=== Begin Enclosure ===
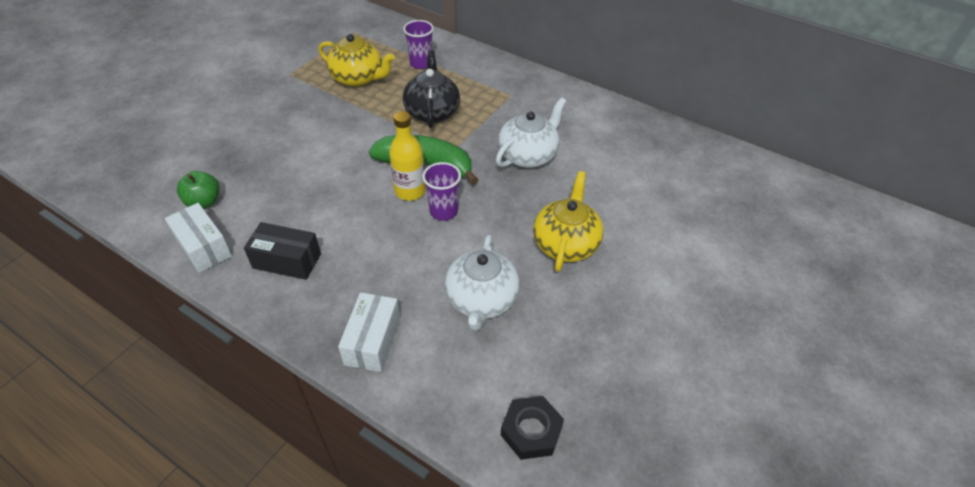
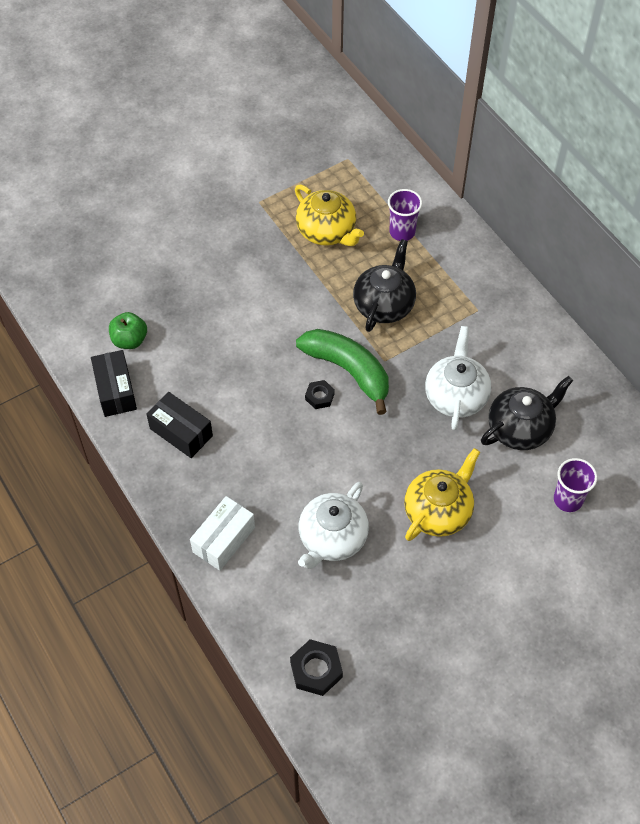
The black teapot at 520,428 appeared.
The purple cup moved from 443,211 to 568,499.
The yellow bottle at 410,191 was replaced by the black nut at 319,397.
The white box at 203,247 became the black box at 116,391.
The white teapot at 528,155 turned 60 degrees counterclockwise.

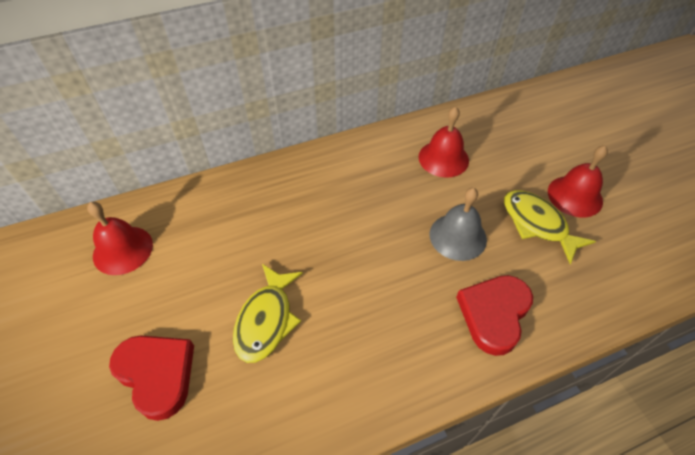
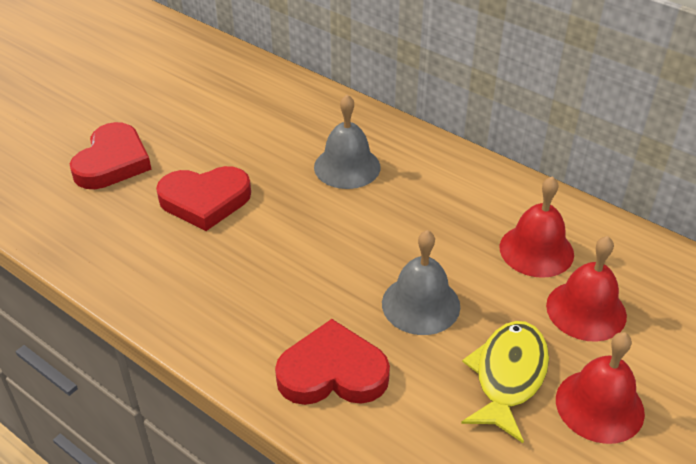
The grey bell at 347,167 appeared.
The red bell moved from 123,250 to 586,310.
The yellow fish at 266,320 was replaced by the red heart at 205,200.

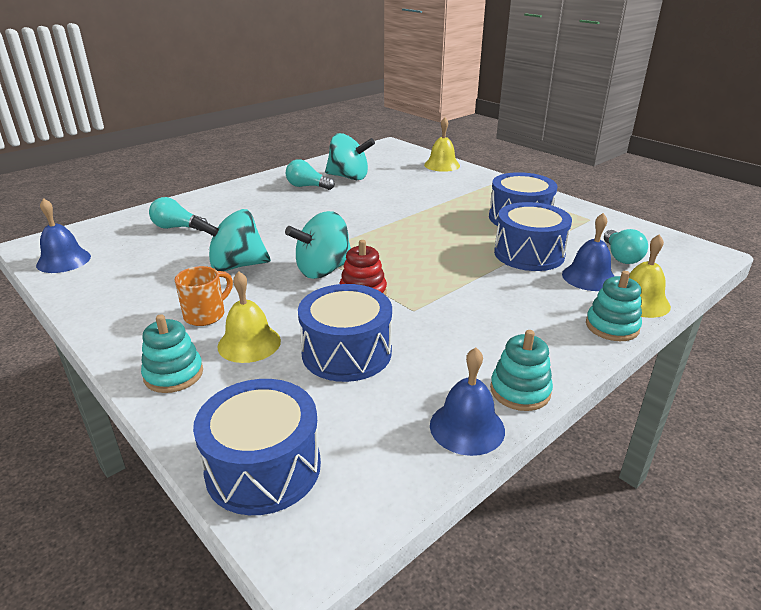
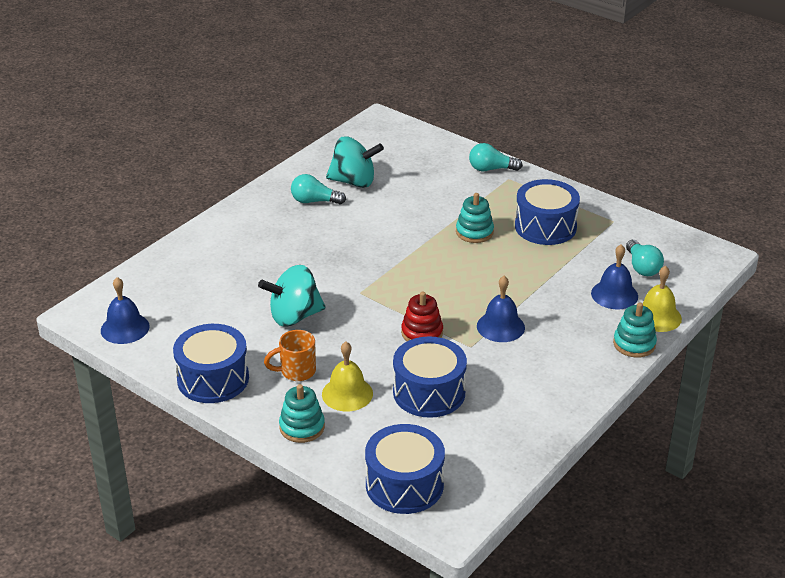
The turquoise spinning top at 323,270 disappeared.
The yellow bell at 442,165 disappeared.
The turquoise light bulb moved from 177,227 to 491,169.
The blue bell moved from 467,427 to 500,326.
The turquoise stacking toy moved from 520,391 to 474,232.
The blue drum moved from 529,254 to 213,379.
The orange mug at 206,315 turned 135 degrees counterclockwise.

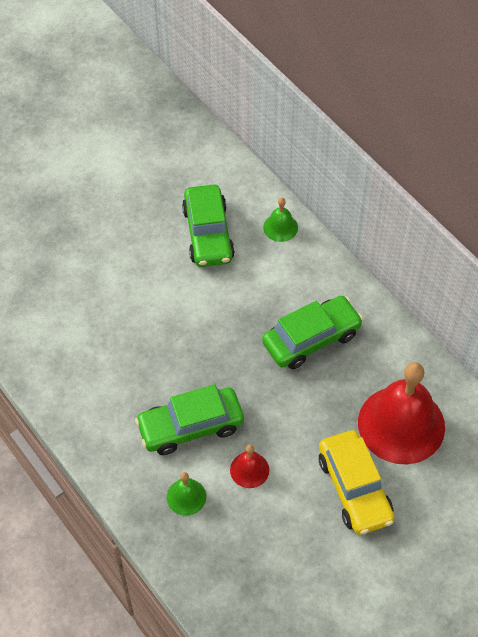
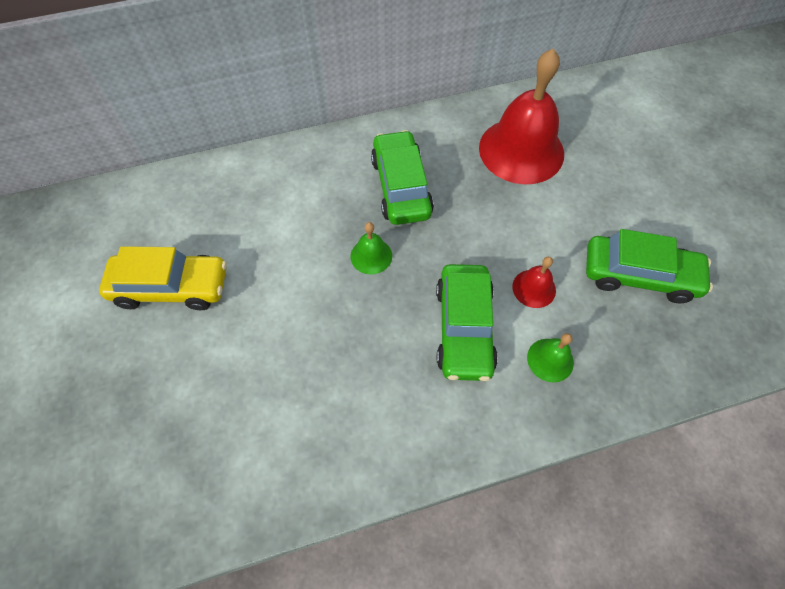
The green car moved from 208,234 to 639,275.
The green bell moved from 280,227 to 371,256.
The yellow car moved from 354,488 to 171,287.

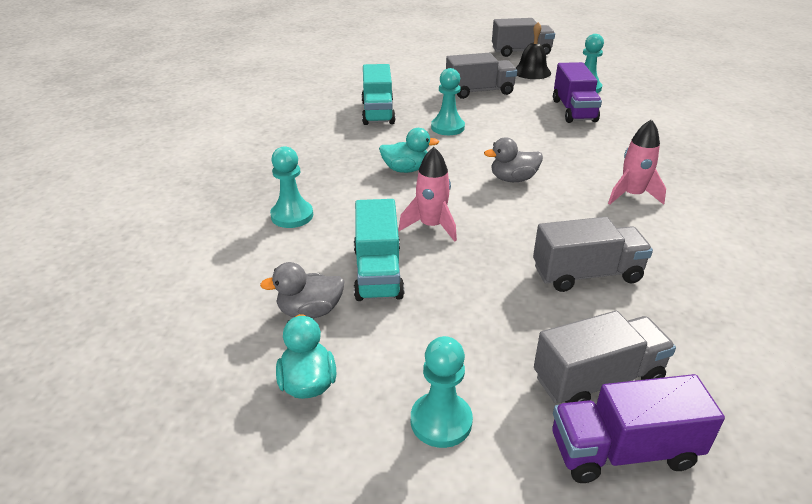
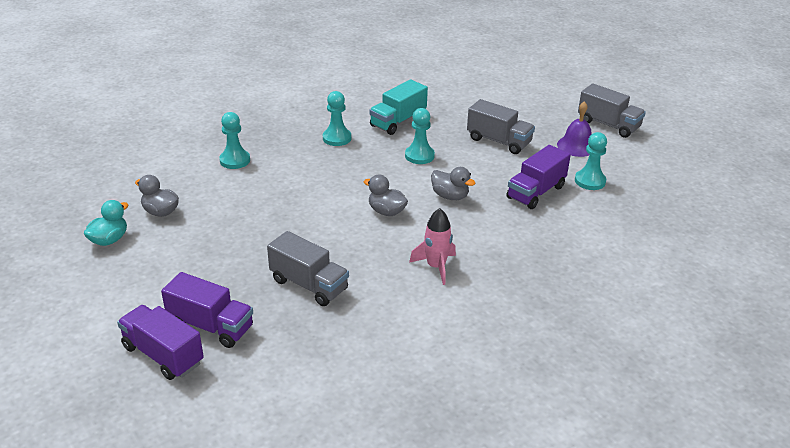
The turquoise truck at 378,272 disappeared.
The turquoise duck at 406,169 disappeared.
The pink rocket at 431,226 disappeared.
The grey duck at 450,196 appeared.
The turquoise pawn moved from 441,421 to 337,138.
The black bell at 531,72 became the purple bell at 576,146.
The grey truck at 597,379 became the purple truck at 211,326.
=== End Enclosure ===
# PROBLEM DESCRIPTION
Say how many lines in the records above hold "teapot", and give no other text.

# ANSWER AREA
2